EXERCISE INSTRUCTIONS
Give back, word for word, the lines in the listing below from the one holding "L1: none -> 1mH (0V, OUT)" down to the one holding "R4: none -> 820 (STG, ZOB)", both ends included.

PROVIDED DATA
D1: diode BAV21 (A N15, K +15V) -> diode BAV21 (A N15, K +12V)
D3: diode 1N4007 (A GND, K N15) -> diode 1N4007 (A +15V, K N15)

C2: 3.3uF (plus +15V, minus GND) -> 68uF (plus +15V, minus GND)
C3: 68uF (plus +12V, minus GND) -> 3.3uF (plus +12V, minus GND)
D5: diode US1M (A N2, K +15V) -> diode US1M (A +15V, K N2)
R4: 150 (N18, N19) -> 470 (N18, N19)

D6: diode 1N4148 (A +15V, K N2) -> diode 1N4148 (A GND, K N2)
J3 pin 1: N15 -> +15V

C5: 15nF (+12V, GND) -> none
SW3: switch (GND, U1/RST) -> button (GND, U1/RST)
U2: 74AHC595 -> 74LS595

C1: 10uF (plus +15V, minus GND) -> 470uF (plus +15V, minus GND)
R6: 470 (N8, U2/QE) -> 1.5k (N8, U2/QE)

--

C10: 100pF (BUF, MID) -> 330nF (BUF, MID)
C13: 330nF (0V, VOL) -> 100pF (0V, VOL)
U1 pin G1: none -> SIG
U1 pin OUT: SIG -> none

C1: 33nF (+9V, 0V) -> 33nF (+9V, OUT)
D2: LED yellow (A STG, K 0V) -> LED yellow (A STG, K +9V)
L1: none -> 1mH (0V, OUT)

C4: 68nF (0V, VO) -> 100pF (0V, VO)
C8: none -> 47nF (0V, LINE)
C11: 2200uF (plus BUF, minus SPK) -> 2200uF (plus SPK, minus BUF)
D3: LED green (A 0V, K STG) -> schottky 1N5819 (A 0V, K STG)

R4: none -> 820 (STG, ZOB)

---

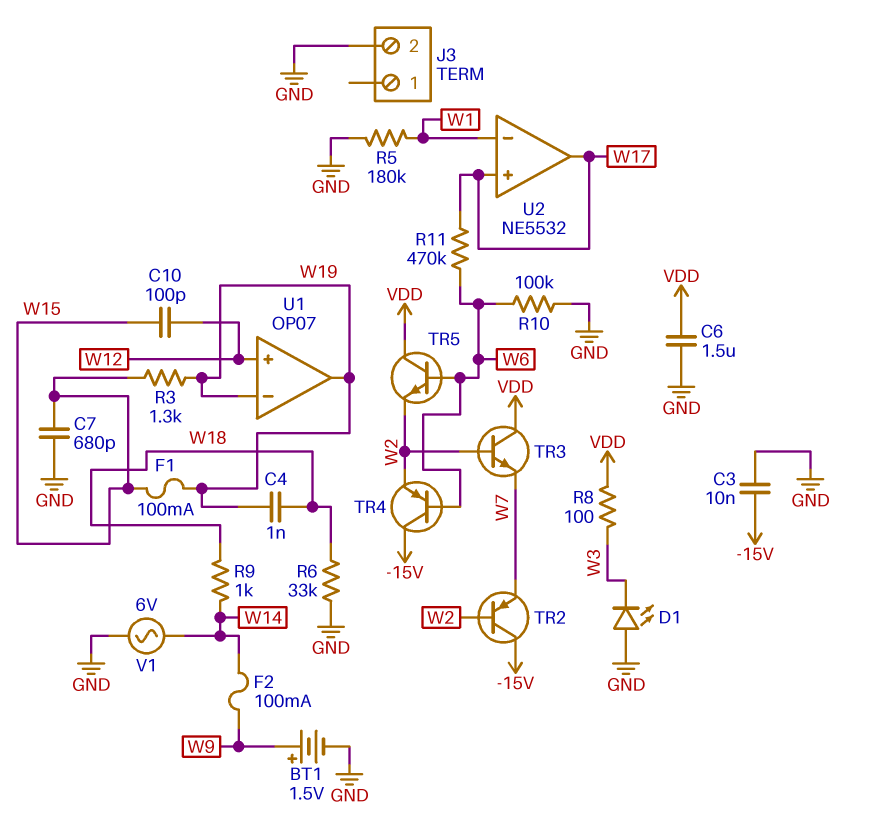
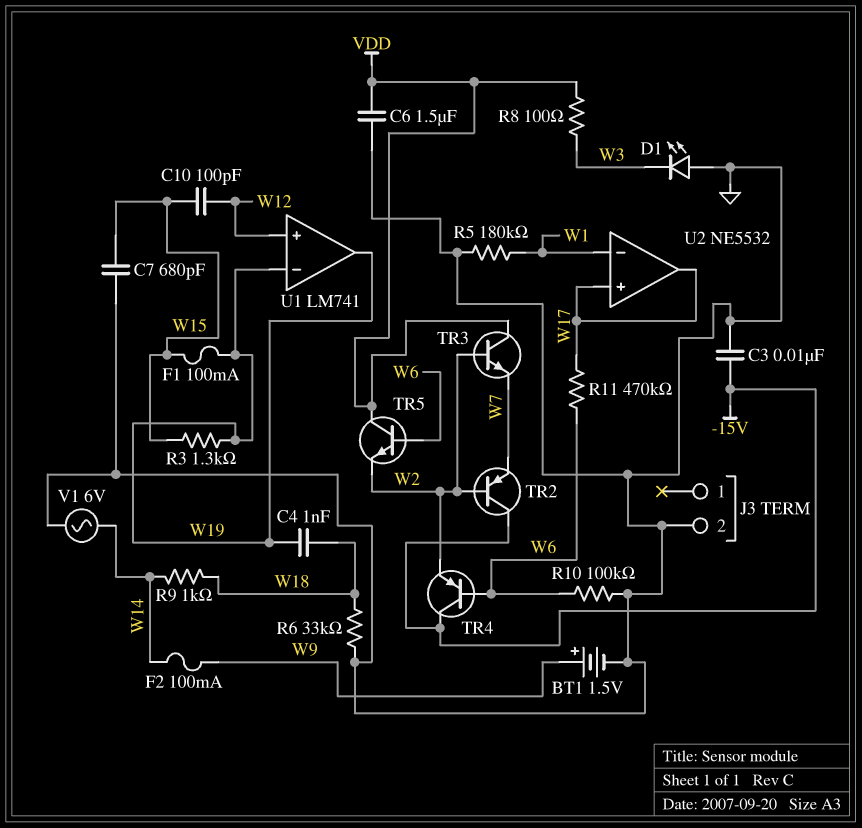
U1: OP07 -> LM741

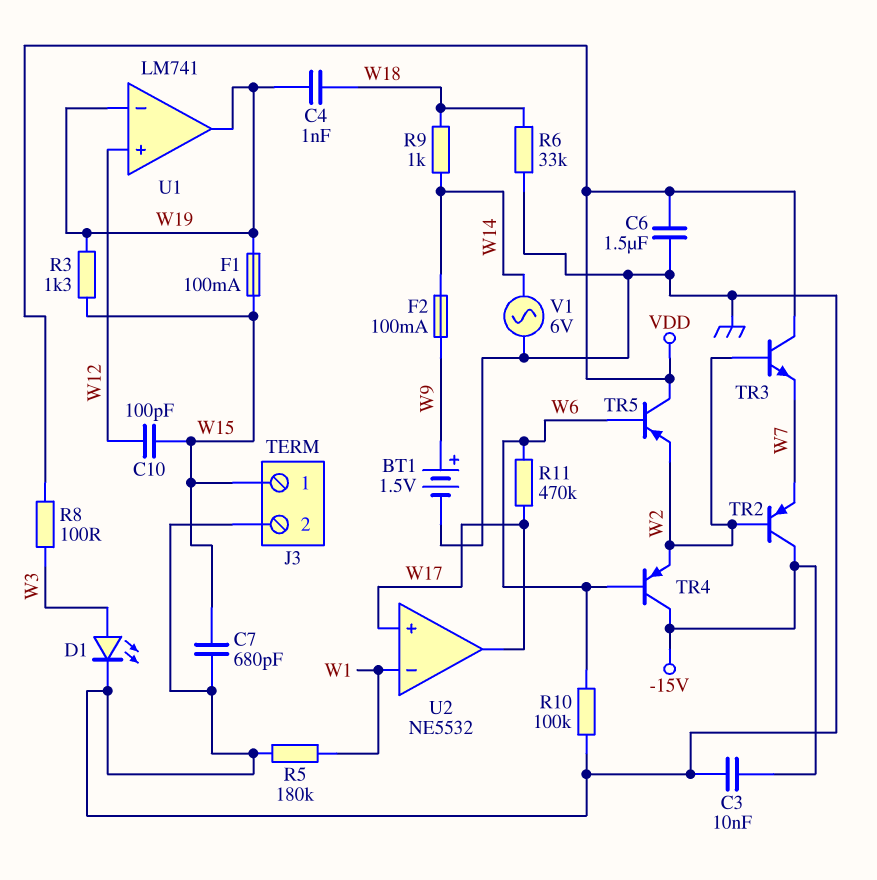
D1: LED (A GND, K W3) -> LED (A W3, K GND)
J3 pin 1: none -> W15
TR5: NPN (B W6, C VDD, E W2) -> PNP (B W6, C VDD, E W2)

RESPONSE AREA
L1: none -> 1mH (0V, OUT)

C4: 68nF (0V, VO) -> 100pF (0V, VO)
C8: none -> 47nF (0V, LINE)
C11: 2200uF (plus BUF, minus SPK) -> 2200uF (plus SPK, minus BUF)
D3: LED green (A 0V, K STG) -> schottky 1N5819 (A 0V, K STG)

R4: none -> 820 (STG, ZOB)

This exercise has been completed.